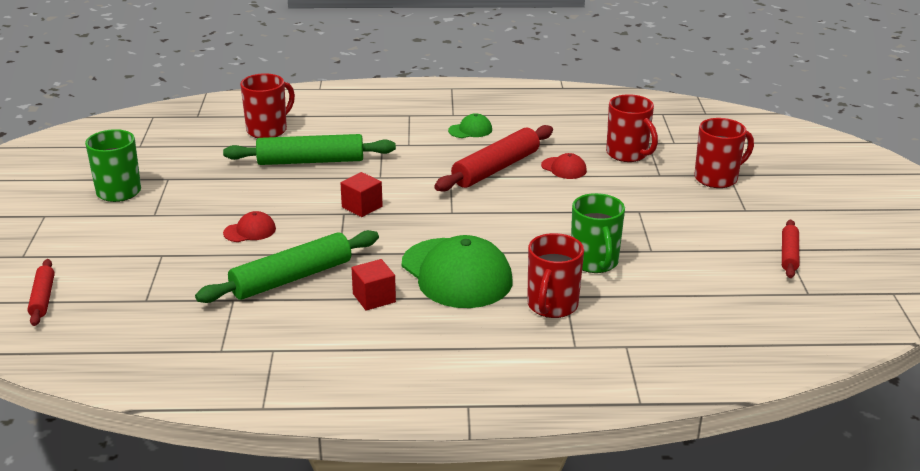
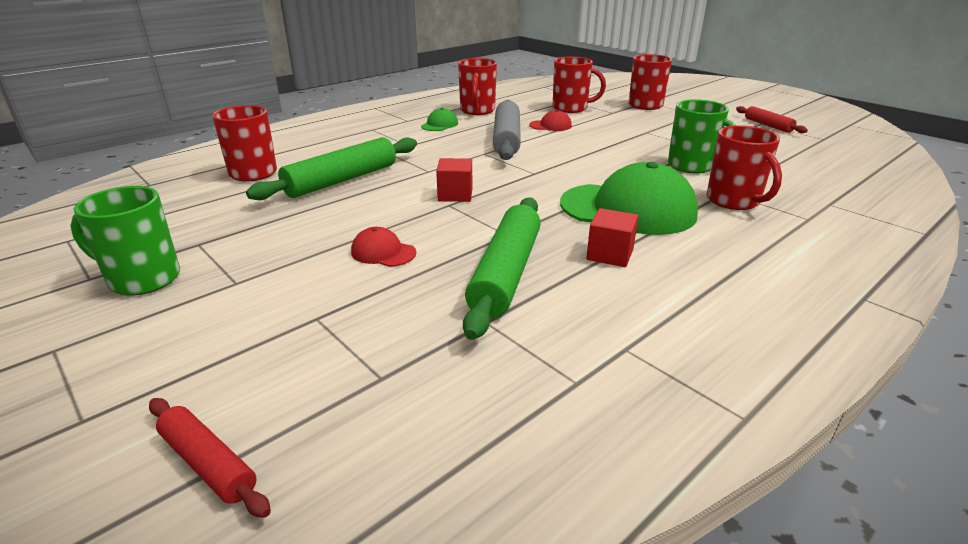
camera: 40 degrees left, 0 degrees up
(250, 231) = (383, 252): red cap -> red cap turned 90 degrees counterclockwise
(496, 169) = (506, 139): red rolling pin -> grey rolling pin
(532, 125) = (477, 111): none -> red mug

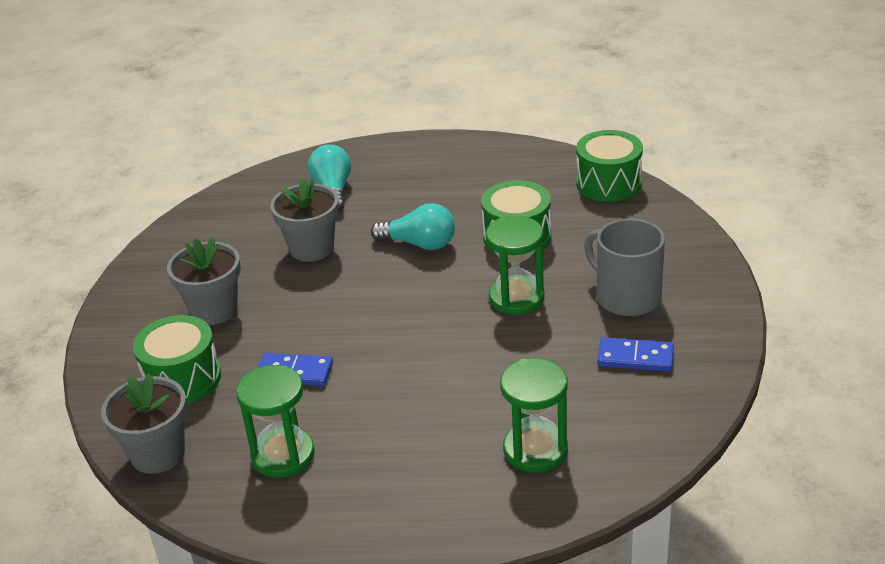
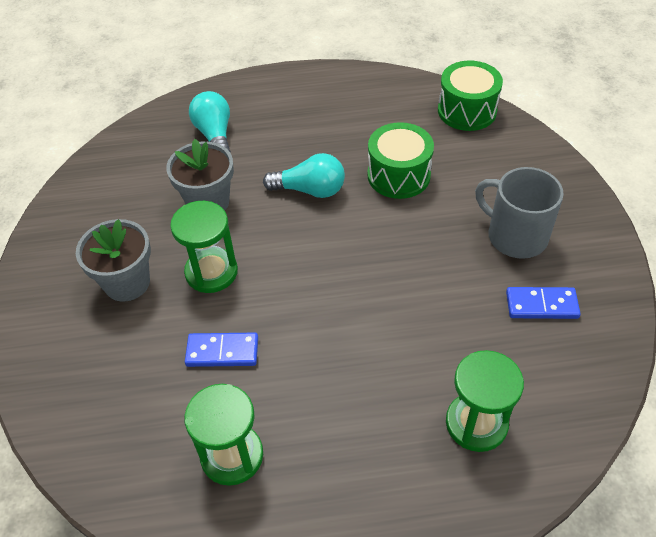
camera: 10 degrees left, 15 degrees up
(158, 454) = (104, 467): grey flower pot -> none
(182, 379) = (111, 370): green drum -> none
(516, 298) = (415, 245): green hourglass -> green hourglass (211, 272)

· · · ·

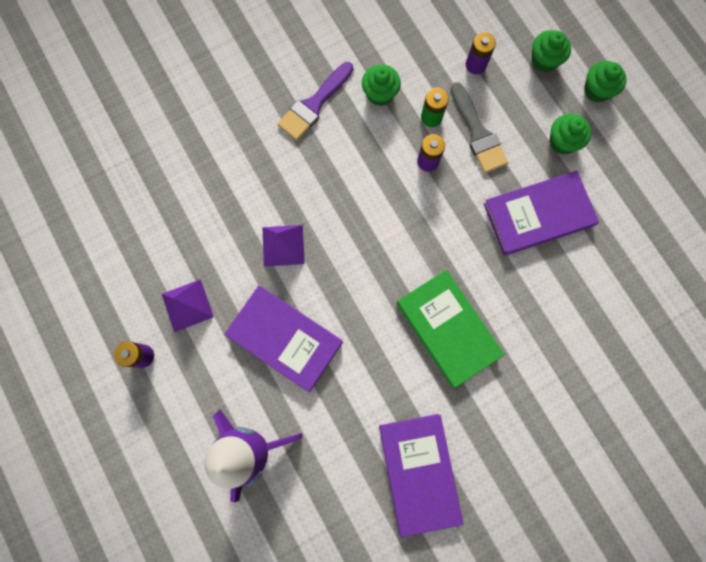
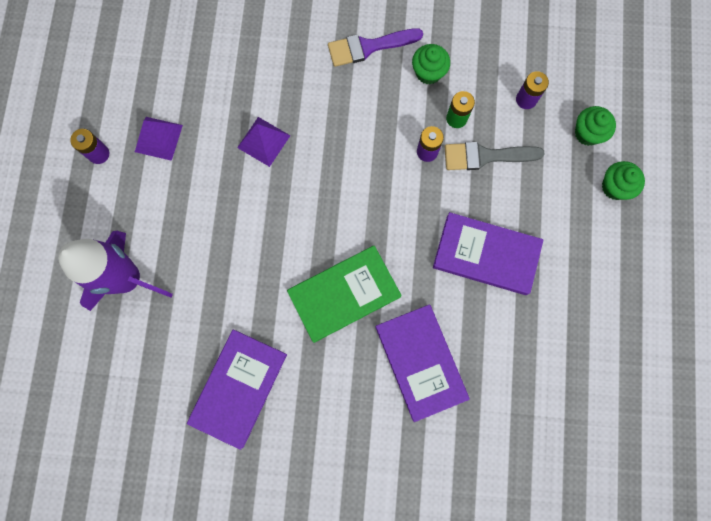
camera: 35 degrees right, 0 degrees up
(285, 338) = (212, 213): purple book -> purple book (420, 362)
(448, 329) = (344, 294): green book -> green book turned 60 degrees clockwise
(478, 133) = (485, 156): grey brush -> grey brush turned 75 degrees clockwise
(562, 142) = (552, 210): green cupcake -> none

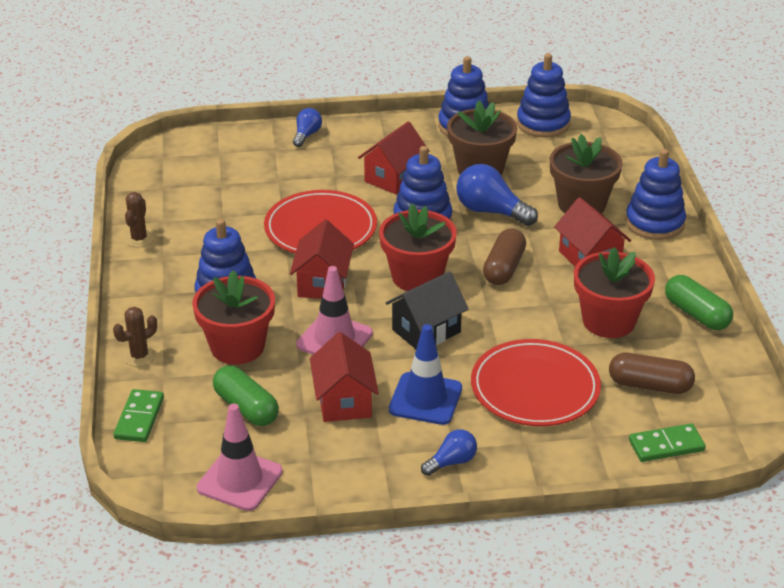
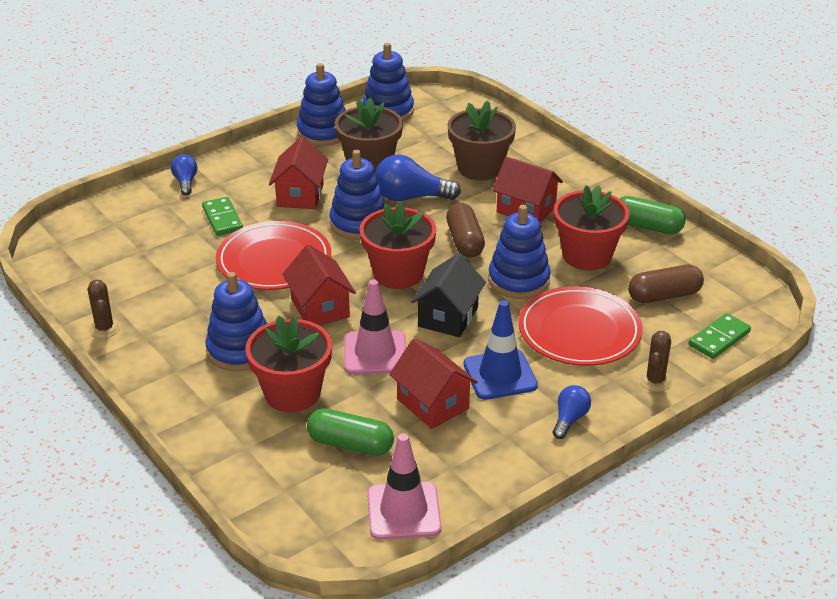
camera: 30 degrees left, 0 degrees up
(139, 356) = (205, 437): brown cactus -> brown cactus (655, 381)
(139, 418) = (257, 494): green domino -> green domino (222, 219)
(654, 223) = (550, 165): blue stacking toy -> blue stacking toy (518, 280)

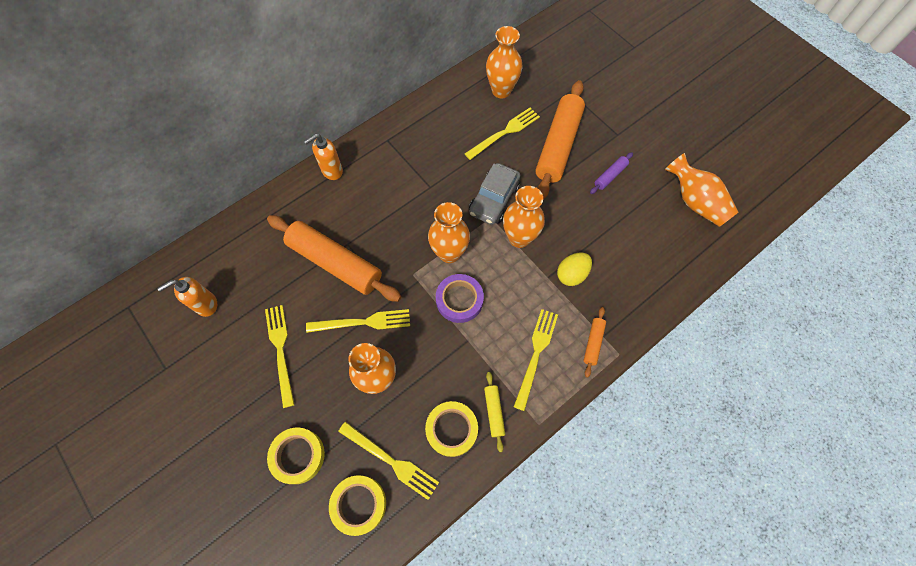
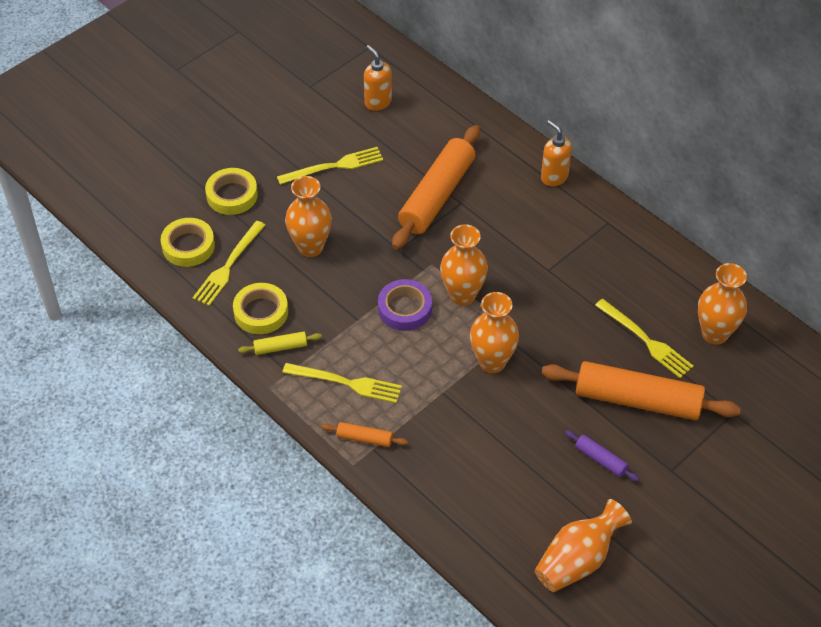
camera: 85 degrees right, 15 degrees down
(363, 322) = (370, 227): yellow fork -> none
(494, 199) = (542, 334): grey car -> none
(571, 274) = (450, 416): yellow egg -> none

· · · ·

▶ WRITTEN TASK: Start with the line above containing "camera: 30 degrees left, 0 degrees up" and end with the line containing "(494, 199) = (542, 334): grey car -> none". Set down that stretch exactly, without any pictures.

▶ EXPECTED ANSWER:
camera: 30 degrees left, 0 degrees up
(139, 356) = (205, 437): brown cactus -> brown cactus (655, 381)
(139, 418) = (257, 494): green domino -> green domino (222, 219)
(654, 223) = (550, 165): blue stacking toy -> blue stacking toy (518, 280)

camera: 85 degrees right, 15 degrees down
(363, 322) = (370, 227): yellow fork -> none
(494, 199) = (542, 334): grey car -> none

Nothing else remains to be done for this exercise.